• _Records to use_
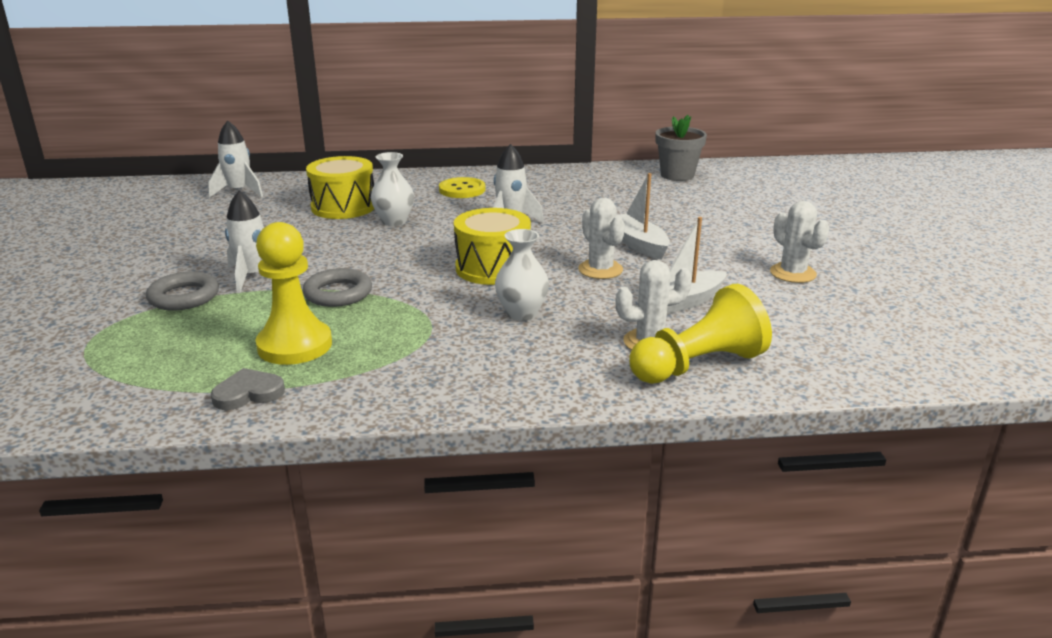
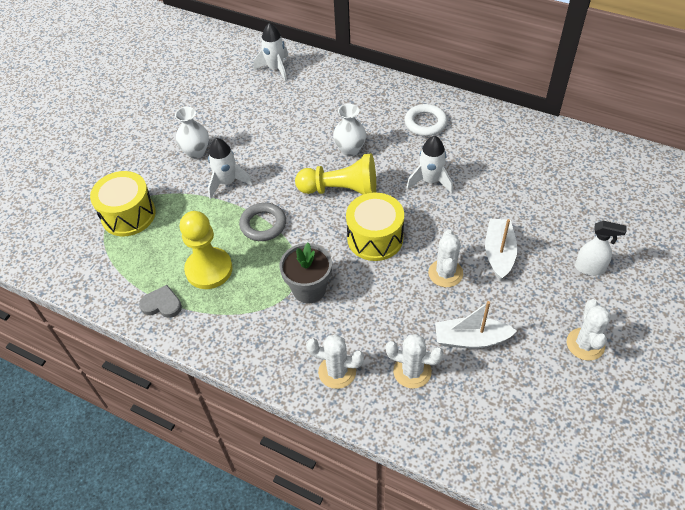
camera: 35 degrees right, 25 degrees up
(184, 297) = (179, 189): grey ring -> none
(343, 207) = (329, 116): yellow drum -> yellow drum (128, 215)
(462, 190) = (425, 123): yellow button -> white ring
(522, 313) = (356, 300): white vase -> white vase (196, 152)
(562, 370) = (337, 372): none -> white cactus
(677, 175) = (615, 165): grey flower pot -> grey flower pot (309, 289)
(698, 365) = (423, 411): yellow pawn -> yellow pawn (341, 190)
(734, 231) = (590, 268): none -> white spray bottle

• _Exercise brief_
In the answer, please give only the lines from the line containing "(343, 207) = (329, 116): yellow" through the final line of the data, copied exactly.

• _Solution to this problem_
(343, 207) = (329, 116): yellow drum -> yellow drum (128, 215)
(462, 190) = (425, 123): yellow button -> white ring
(522, 313) = (356, 300): white vase -> white vase (196, 152)
(562, 370) = (337, 372): none -> white cactus
(677, 175) = (615, 165): grey flower pot -> grey flower pot (309, 289)
(698, 365) = (423, 411): yellow pawn -> yellow pawn (341, 190)
(734, 231) = (590, 268): none -> white spray bottle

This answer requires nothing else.